** ACTIVITY **
Reproduce, without any change, the stretch of the records from the line containing "viewer than black glass gas stove at right." through the line containing "at coordinates pos(405,241).", including both of those lines.
# # # #
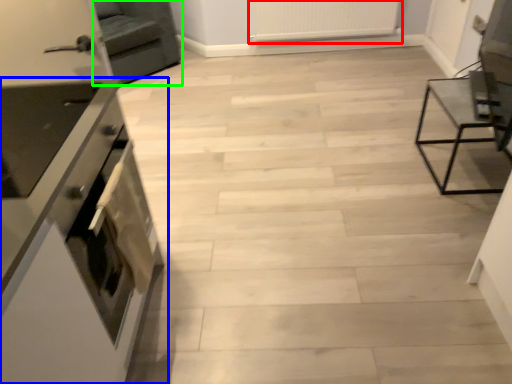
Question: Estimate the real-world distances between objects in this image. Which object is closer to radiator (highlighted by a red box), cabinetry (highlighted by a blue box) or armchair (highlighted by a green box)?

Choices:
 (A) cabinetry
 (B) armchair

Answer: (B)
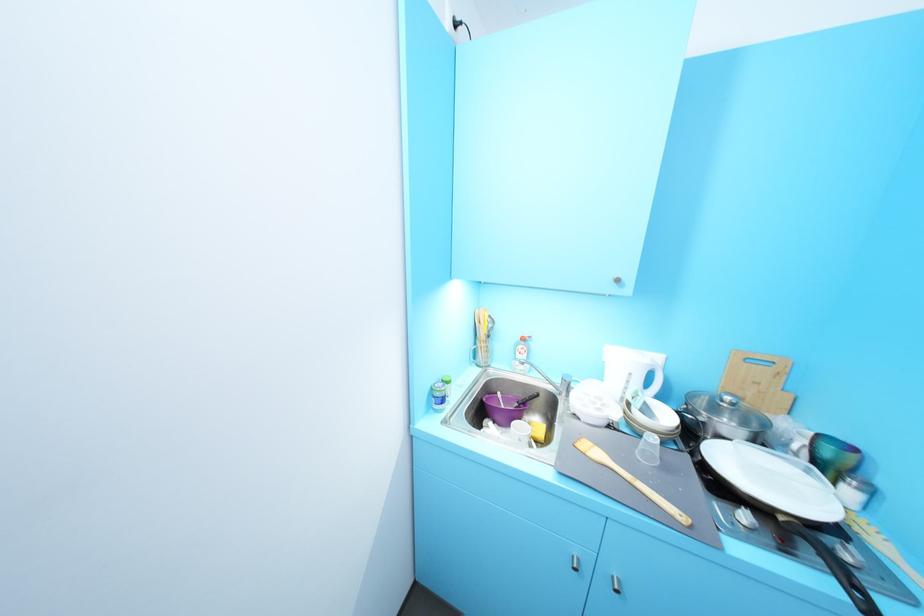
You are a GUI agent. You are given a task and a screenshot of the screen. Output one action in this format:
    pyautogui.click(x=<x>, y=<y>)
    Task: Click on the red detergent bottle
    Image resolution: width=924 pixels, height=616 pixels.
    Given the screenshot: What is the action you would take?
    pyautogui.click(x=520, y=355)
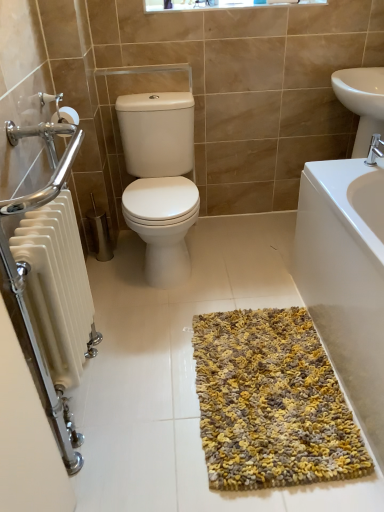
This screenshot has height=512, width=384. I want to click on yellow-grey shaggy rug at center, so click(x=271, y=403).

Find the location of a particular element. white glossy toilet at center is located at coordinates (160, 179).

At what (x,y) coordinates should I click in order to perform the action: click on white glossy sink at upper right. Please return your answer as a coordinate pair (x, y). The height and width of the screenshot is (512, 384). Looking at the image, I should click on click(362, 102).

Which object is closer to the camera, yellow-grey shaggy rug at center or white glossy toilet at center?

yellow-grey shaggy rug at center is more forward.

From a real-world perspective, is yellow-grey shaggy rug at center on top of white glossy toilet at center?

Incorrect, from a real-world perspective, yellow-grey shaggy rug at center is lower than white glossy toilet at center.

Can you confirm if yellow-grey shaggy rug at center is bigger than white glossy toilet at center?

Actually, yellow-grey shaggy rug at center might be smaller than white glossy toilet at center.

Is silver metallic faucet at upper right far from yellow-grey shaggy rug at center?

Actually, silver metallic faucet at upper right and yellow-grey shaggy rug at center are a little close together.

From a real-world perspective, relative to yellow-grey shaggy rug at center, is silver metallic faucet at upper right vertically above or below?

In terms of real-world spatial position, silver metallic faucet at upper right is above yellow-grey shaggy rug at center.

Considering the sizes of objects silver metallic faucet at upper right and yellow-grey shaggy rug at center in the image provided, who is bigger, silver metallic faucet at upper right or yellow-grey shaggy rug at center?

Bigger between the two is yellow-grey shaggy rug at center.

Is white glossy toilet at center inside or outside of white plastic window frame at upper center?

The correct answer is: outside.

In the scene shown: Is white glossy toilet at center in front of white plastic window frame at upper center?

Yes, white glossy toilet at center is in front of white plastic window frame at upper center.

Identify the location of window frame behind the white glossy toilet at center. (219, 4).

Considering the sizes of objects white glossy toilet at center and white plastic window frame at upper center in the image provided, who is taller, white glossy toilet at center or white plastic window frame at upper center?

white glossy toilet at center.

Between silver metallic faucet at upper right and white glossy sink at upper right, which one has smaller size?

Smaller between the two is silver metallic faucet at upper right.

Is silver metallic faucet at upper right not near white glossy sink at upper right?

No.

From the picture: Is white glossy sink at upper right inside silver metallic faucet at upper right?

No, silver metallic faucet at upper right does not contain white glossy sink at upper right.

In order to click on tap that appears in front of the white glossy sink at upper right in this screenshot , I will do `click(374, 150)`.

Which of these two, yellow-grey shaggy rug at center or white plastic window frame at upper center, is wider?

Wider between the two is yellow-grey shaggy rug at center.

Between yellow-grey shaggy rug at center and white plastic window frame at upper center, which one has more height?

yellow-grey shaggy rug at center is taller.

Consider the image. Is yellow-grey shaggy rug at center not close to white plastic window frame at upper center?

yellow-grey shaggy rug at center is positioned a significant distance from white plastic window frame at upper center.

Is point (320, 426) positioned after point (204, 8)?

No, (320, 426) is closer to viewer.

Is yellow textured bath mat at lower right in front of or behind white plastic window frame at upper center in the image?

yellow textured bath mat at lower right is positioned closer to the viewer than white plastic window frame at upper center.

Are yellow textured bath mat at lower right and white plastic window frame at upper center far apart?

Absolutely, yellow textured bath mat at lower right is distant from white plastic window frame at upper center.

Considering the sizes of objects yellow textured bath mat at lower right and white plastic window frame at upper center in the image provided, who is bigger, yellow textured bath mat at lower right or white plastic window frame at upper center?

With larger size is yellow textured bath mat at lower right.

From a real-world perspective, which object stands above the other?

white plastic window frame at upper center, from a real-world perspective.

Is point (268, 4) farther from viewer compared to point (216, 449)?

That is True.

From the image's perspective, which one is positioned lower, white plastic window frame at upper center or yellow-grey shaggy rug at center?

From the image's view, yellow-grey shaggy rug at center is below.

Locate an element on the screen. This screenshot has width=384, height=512. window frame that is on the left side of yellow-grey shaggy rug at center is located at coordinates (219, 4).

Does white plastic window frame at upper center appear on the left side of yellow-grey shaggy rug at center?

Correct, you'll find white plastic window frame at upper center to the left of yellow-grey shaggy rug at center.

Locate an element on the screen. The width and height of the screenshot is (384, 512). bath mat in front of the white glossy toilet at center is located at coordinates (271, 403).

Image resolution: width=384 pixels, height=512 pixels. What are the coordinates of `tap above the yellow-grey shaggy rug at center (from a real-world perspective)` in the screenshot? It's located at (374, 150).

When comparing their distances from silver metallic faucet at upper right, does yellow-grey shaggy rug at center or yellow textured bath mat at lower right seem further?

Based on the image, yellow-grey shaggy rug at center appears to be further to silver metallic faucet at upper right.

Looking at the image, which one is located closer to yellow textured bath mat at lower right, silver metallic faucet at upper right or white glossy toilet at center?

The object closer to yellow textured bath mat at lower right is silver metallic faucet at upper right.

Based on the photo, estimate the real-world distances between objects in this image. Which object is closer to white glossy sink at upper right, yellow textured bath mat at lower right or white glossy toilet at center?

yellow textured bath mat at lower right.

In the scene shown: Based on their spatial positions, is white glossy toilet at center or white plastic window frame at upper center closer to yellow textured bath mat at lower right?

white glossy toilet at center is closer to yellow textured bath mat at lower right.

Looking at the image, which one is located closer to white glossy toilet at center, white plastic window frame at upper center or silver metallic faucet at upper right?

Based on the image, white plastic window frame at upper center appears to be nearer to white glossy toilet at center.

From the image, which object appears to be nearer to yellow-grey shaggy rug at center, silver metallic faucet at upper right or white glossy sink at upper right?

silver metallic faucet at upper right.

Which object lies nearer to the anchor point white glossy toilet at center, silver metallic faucet at upper right or yellow textured bath mat at lower right?

Among the two, yellow textured bath mat at lower right is located nearer to white glossy toilet at center.

Estimate the real-world distances between objects in this image. Which object is closer to silver metallic faucet at upper right, yellow-grey shaggy rug at center or white plastic window frame at upper center?

white plastic window frame at upper center is closer to silver metallic faucet at upper right.

At what (x,y) coordinates should I click in order to perform the action: click on tap that lies between white glossy sink at upper right and yellow-grey shaggy rug at center from top to bottom. Please return your answer as a coordinate pair (x, y). The image size is (384, 512). Looking at the image, I should click on (374, 150).

Find the location of `tap between white glossy toilet at center and yellow textured bath mat at lower right`. tap between white glossy toilet at center and yellow textured bath mat at lower right is located at coordinates (374, 150).

Identify the location of bath between white plastic window frame at upper center and yellow-grey shaggy rug at center in the vertical direction. The image size is (384, 512). (346, 278).

Image resolution: width=384 pixels, height=512 pixels. I want to click on sink between white plastic window frame at upper center and yellow textured bath mat at lower right in the up-down direction, so click(x=362, y=102).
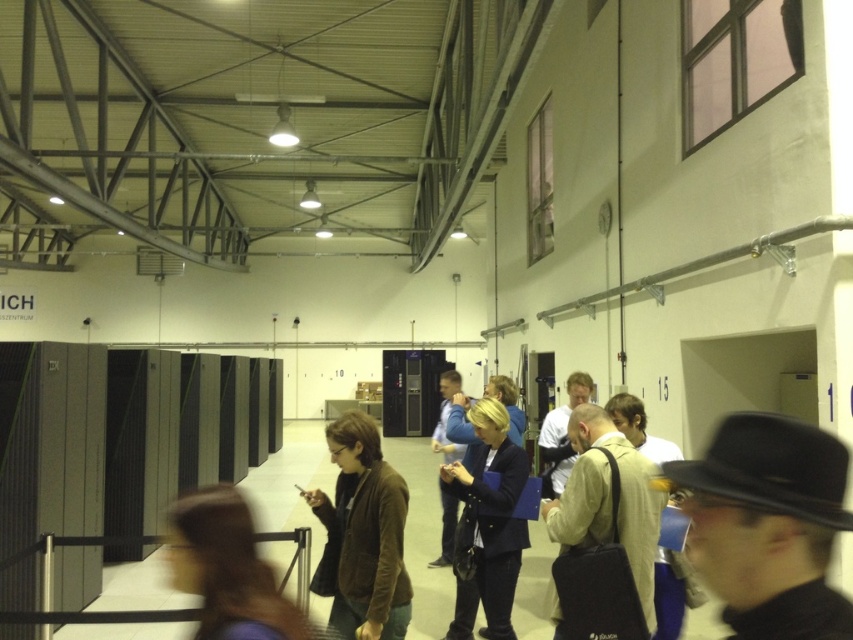
Question: Is the position of brown suede jacket at center more distant than that of dark blue blazer at center?

Choices:
 (A) no
 (B) yes

Answer: (A)

Question: Which object is the closest to the brown suede jacket at center?

Choices:
 (A) dark blue blazer at center
 (B) blue fabric jacket at center
 (C) light brown leather jacket at center

Answer: (A)

Question: Which object is the farthest from the brown suede jacket at center?

Choices:
 (A) light beige fabric shirt at center
 (B) black leather hat at lower right
 (C) brown leather jacket at center
 (D) dark blue blazer at center

Answer: (B)

Question: Is light beige fabric shirt at center to the right of dark blue blazer at center from the viewer's perspective?

Choices:
 (A) no
 (B) yes

Answer: (B)

Question: Among these objects, which one is farthest from the camera?

Choices:
 (A) brown suede jacket at center
 (B) light brown leather jacket at center
 (C) brown leather jacket at center
 (D) dark blue blazer at center

Answer: (B)

Question: Does black leather hat at lower right appear on the right side of brown leather jacket at center?

Choices:
 (A) no
 (B) yes

Answer: (B)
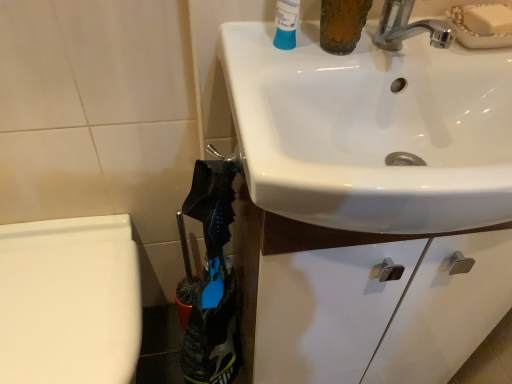
Question: Is white glossy sink at upper right completely or partially outside of white glossy bidet at lower left?

Choices:
 (A) yes
 (B) no

Answer: (A)

Question: Is white glossy bidet at lower left inside white glossy sink at upper right?

Choices:
 (A) yes
 (B) no

Answer: (B)

Question: Is white glossy sink at upper right facing away from white glossy bidet at lower left?

Choices:
 (A) yes
 (B) no

Answer: (B)

Question: From the image's perspective, is white glossy sink at upper right on white glossy bidet at lower left?

Choices:
 (A) yes
 (B) no

Answer: (A)

Question: Is white glossy sink at upper right directly adjacent to white glossy bidet at lower left?

Choices:
 (A) no
 (B) yes

Answer: (A)

Question: Are white glossy sink at upper right and white glossy bidet at lower left far apart?

Choices:
 (A) yes
 (B) no

Answer: (B)

Question: From a real-world perspective, is white glossy bidet at lower left on white glossy sink at upper right?

Choices:
 (A) no
 (B) yes

Answer: (A)

Question: Is white glossy bidet at lower left thinner than white glossy sink at upper right?

Choices:
 (A) no
 (B) yes

Answer: (B)

Question: Would you consider white glossy bidet at lower left to be distant from white glossy sink at upper right?

Choices:
 (A) yes
 (B) no

Answer: (B)

Question: Is white glossy bidet at lower left looking in the opposite direction of white glossy sink at upper right?

Choices:
 (A) no
 (B) yes

Answer: (A)

Question: Considering the relative sizes of white glossy bidet at lower left and white glossy sink at upper right in the image provided, is white glossy bidet at lower left bigger than white glossy sink at upper right?

Choices:
 (A) yes
 (B) no

Answer: (A)

Question: Is white glossy bidet at lower left facing towards white glossy sink at upper right?

Choices:
 (A) no
 (B) yes

Answer: (A)

Question: From a real-world perspective, is white glossy sink at upper right above or below white glossy bidet at lower left?

Choices:
 (A) below
 (B) above

Answer: (B)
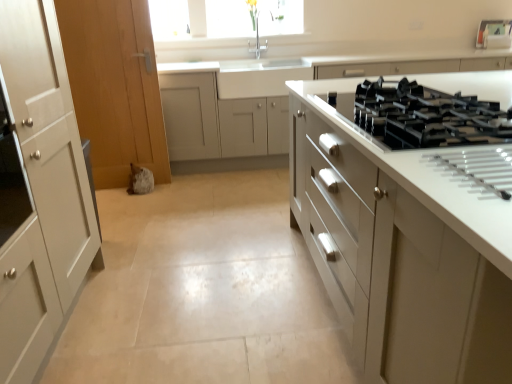
Image resolution: width=512 pixels, height=384 pixels. Identify the location of black glass gas stove at right. click(x=426, y=116).

Consider the image. Considering the sizes of objects white glossy cabinetry at center, the first cabinetry in the back-to-front sequence, and white glossy cabinet at right, the second cabinetry viewed from the back, in the image provided, who is thinner, white glossy cabinetry at center, the first cabinetry in the back-to-front sequence, or white glossy cabinet at right, the second cabinetry viewed from the back,?

Thinner between the two is white glossy cabinetry at center, the first cabinetry in the back-to-front sequence.

How much distance is there between white glossy cabinetry at center, which is the second cabinetry in front-to-back order, and white glossy cabinet at right, the second cabinetry viewed from the back?

white glossy cabinetry at center, which is the second cabinetry in front-to-back order, and white glossy cabinet at right, the second cabinetry viewed from the back, are 6.55 feet apart.

From their relative heights in the image, would you say white glossy cabinetry at center, the first cabinetry in the back-to-front sequence, is taller or shorter than white glossy cabinet at right, the second cabinetry viewed from the back?

In the image, white glossy cabinetry at center, the first cabinetry in the back-to-front sequence, appears to be taller than white glossy cabinet at right, the second cabinetry viewed from the back.

Looking at this image, based on their sizes in the image, would you say white glossy cabinetry at center, the first cabinetry in the back-to-front sequence, is bigger or smaller than white glossy cabinet at right, the second cabinetry viewed from the back?

Considering their sizes, white glossy cabinetry at center, the first cabinetry in the back-to-front sequence, takes up less space than white glossy cabinet at right, the second cabinetry viewed from the back.

From the image's perspective, would you say white glossy cabinet at right, the second cabinetry viewed from the back, is shown under white glossy cabinetry at center, which is the second cabinetry in front-to-back order?

Correct, white glossy cabinet at right, the second cabinetry viewed from the back, appears lower than white glossy cabinetry at center, which is the second cabinetry in front-to-back order, in the image.

Find the location of a particular element. The image size is (512, 384). cabinetry below the white glossy cabinetry at center, which is the second cabinetry in front-to-back order (from the image's perspective) is located at coordinates (405, 241).

Consider the image. Is white glossy cabinetry at center, the first cabinetry in the back-to-front sequence, surrounded by white glossy cabinet at right, the first cabinetry viewed from the front?

Definitely not — white glossy cabinetry at center, the first cabinetry in the back-to-front sequence, is not inside white glossy cabinet at right, the first cabinetry viewed from the front.

Is white glossy cabinet at right, the second cabinetry viewed from the back, wider than white glossy cabinetry at center, which is the second cabinetry in front-to-back order?

Correct, the width of white glossy cabinet at right, the second cabinetry viewed from the back, exceeds that of white glossy cabinetry at center, which is the second cabinetry in front-to-back order.

Find the location of a particular element. gas stove that appears behind the white glossy cabinet at right, the first cabinetry viewed from the front is located at coordinates (426, 116).

Is black glass gas stove at right facing towards white glossy cabinet at right, the second cabinetry viewed from the back?

No, black glass gas stove at right is not turned towards white glossy cabinet at right, the second cabinetry viewed from the back.

Is black glass gas stove at right directly adjacent to white glossy cabinet at right, the second cabinetry viewed from the back?

No, black glass gas stove at right is not making contact with white glossy cabinet at right, the second cabinetry viewed from the back.

Between black glass gas stove at right and white glossy cabinet at right, the first cabinetry viewed from the front, which one has less height?

black glass gas stove at right is shorter.

From the image's perspective, which one is positioned lower, white glossy cabinetry at center, which is the second cabinetry in front-to-back order, or black glass gas stove at right?

black glass gas stove at right is shown below in the image.

Considering the relative sizes of white glossy cabinetry at center, the first cabinetry in the back-to-front sequence, and black glass gas stove at right in the image provided, is white glossy cabinetry at center, the first cabinetry in the back-to-front sequence, smaller than black glass gas stove at right?

Actually, white glossy cabinetry at center, the first cabinetry in the back-to-front sequence, might be larger than black glass gas stove at right.

Considering the sizes of white glossy cabinetry at center, which is the second cabinetry in front-to-back order, and black glass gas stove at right in the image, is white glossy cabinetry at center, which is the second cabinetry in front-to-back order, taller or shorter than black glass gas stove at right?

In the image, white glossy cabinetry at center, which is the second cabinetry in front-to-back order, appears to be taller than black glass gas stove at right.

In the scene shown: In the image, is white glossy cabinetry at center, which is the second cabinetry in front-to-back order, positioned in front of or behind black glass gas stove at right?

white glossy cabinetry at center, which is the second cabinetry in front-to-back order, is positioned farther from the viewer than black glass gas stove at right.

Considering the relative positions of white glossy cabinet at right, the second cabinetry viewed from the back, and black glass gas stove at right in the image provided, is white glossy cabinet at right, the second cabinetry viewed from the back, to the right of black glass gas stove at right from the viewer's perspective?

Correct, you'll find white glossy cabinet at right, the second cabinetry viewed from the back, to the right of black glass gas stove at right.

Is white glossy cabinet at right, the second cabinetry viewed from the back, facing away from black glass gas stove at right?

No, white glossy cabinet at right, the second cabinetry viewed from the back, is not facing the opposite direction of black glass gas stove at right.

Is white glossy cabinet at right, the second cabinetry viewed from the back, not inside black glass gas stove at right?

white glossy cabinet at right, the second cabinetry viewed from the back, lies outside black glass gas stove at right's area.

Does point (373, 119) come behind point (247, 91)?

That is False.

Considering the positions of objects black glass gas stove at right and white glossy cabinetry at center, which is the second cabinetry in front-to-back order, in the image provided, who is behind, black glass gas stove at right or white glossy cabinetry at center, which is the second cabinetry in front-to-back order,?

white glossy cabinetry at center, which is the second cabinetry in front-to-back order, is further from the camera.

Is black glass gas stove at right shorter than white glossy cabinetry at center, which is the second cabinetry in front-to-back order?

Yes.

Locate an element on the screen. This screenshot has height=384, width=512. cabinetry in front of the white glossy cabinetry at center, which is the second cabinetry in front-to-back order is located at coordinates pos(405,241).

Locate an element on the screen. cabinetry located behind the white glossy cabinet at right, the second cabinetry viewed from the back is located at coordinates (277, 89).

Based on their spatial positions, is white glossy cabinet at right, the second cabinetry viewed from the back, or white glossy cabinetry at center, which is the second cabinetry in front-to-back order, further from black glass gas stove at right?

white glossy cabinetry at center, which is the second cabinetry in front-to-back order, is positioned further to the anchor black glass gas stove at right.

From the image, which object appears to be farther from white glossy cabinet at right, the first cabinetry viewed from the front, black glass gas stove at right or white glossy cabinetry at center, which is the second cabinetry in front-to-back order?

The object further to white glossy cabinet at right, the first cabinetry viewed from the front, is white glossy cabinetry at center, which is the second cabinetry in front-to-back order.

Looking at this image, when comparing their distances from white glossy cabinetry at center, the first cabinetry in the back-to-front sequence, does black glass gas stove at right or white glossy cabinet at right, the first cabinetry viewed from the front, seem closer?

Among the two, white glossy cabinet at right, the first cabinetry viewed from the front, is located nearer to white glossy cabinetry at center, the first cabinetry in the back-to-front sequence.

Which object lies further to the anchor point white glossy cabinet at right, the first cabinetry viewed from the front, white glossy cabinetry at center, which is the second cabinetry in front-to-back order, or black glass gas stove at right?

white glossy cabinetry at center, which is the second cabinetry in front-to-back order, lies further to white glossy cabinet at right, the first cabinetry viewed from the front, than the other object.

When comparing their distances from black glass gas stove at right, does white glossy cabinetry at center, the first cabinetry in the back-to-front sequence, or white glossy cabinet at right, the second cabinetry viewed from the back, seem closer?

white glossy cabinet at right, the second cabinetry viewed from the back, is positioned closer to the anchor black glass gas stove at right.

Considering their positions, is white glossy cabinet at right, the second cabinetry viewed from the back, positioned closer to white glossy cabinetry at center, which is the second cabinetry in front-to-back order, than black glass gas stove at right?

white glossy cabinet at right, the second cabinetry viewed from the back.

Where is `gas stove between white glossy cabinet at right, the second cabinetry viewed from the back, and white glossy cabinetry at center, which is the second cabinetry in front-to-back order, from front to back`? The width and height of the screenshot is (512, 384). gas stove between white glossy cabinet at right, the second cabinetry viewed from the back, and white glossy cabinetry at center, which is the second cabinetry in front-to-back order, from front to back is located at coordinates (426, 116).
# # # #
** RESULT FOR THIS TASK **
white glossy cabinetry at center, which is the second cabinetry in front-to-back order, is positioned farther from the viewer than black glass gas stove at right.

Considering the relative positions of white glossy cabinet at right, the second cabinetry viewed from the back, and black glass gas stove at right in the image provided, is white glossy cabinet at right, the second cabinetry viewed from the back, to the right of black glass gas stove at right from the viewer's perspective?

Correct, you'll find white glossy cabinet at right, the second cabinetry viewed from the back, to the right of black glass gas stove at right.

Is white glossy cabinet at right, the second cabinetry viewed from the back, facing away from black glass gas stove at right?

No, white glossy cabinet at right, the second cabinetry viewed from the back, is not facing the opposite direction of black glass gas stove at right.

Is white glossy cabinet at right, the second cabinetry viewed from the back, not inside black glass gas stove at right?

white glossy cabinet at right, the second cabinetry viewed from the back, lies outside black glass gas stove at right's area.

Does point (373, 119) come behind point (247, 91)?

That is False.

Considering the positions of objects black glass gas stove at right and white glossy cabinetry at center, which is the second cabinetry in front-to-back order, in the image provided, who is behind, black glass gas stove at right or white glossy cabinetry at center, which is the second cabinetry in front-to-back order,?

white glossy cabinetry at center, which is the second cabinetry in front-to-back order, is further from the camera.

Is black glass gas stove at right shorter than white glossy cabinetry at center, which is the second cabinetry in front-to-back order?

Yes.

Locate an element on the screen. This screenshot has height=384, width=512. cabinetry in front of the white glossy cabinetry at center, which is the second cabinetry in front-to-back order is located at coordinates pos(405,241).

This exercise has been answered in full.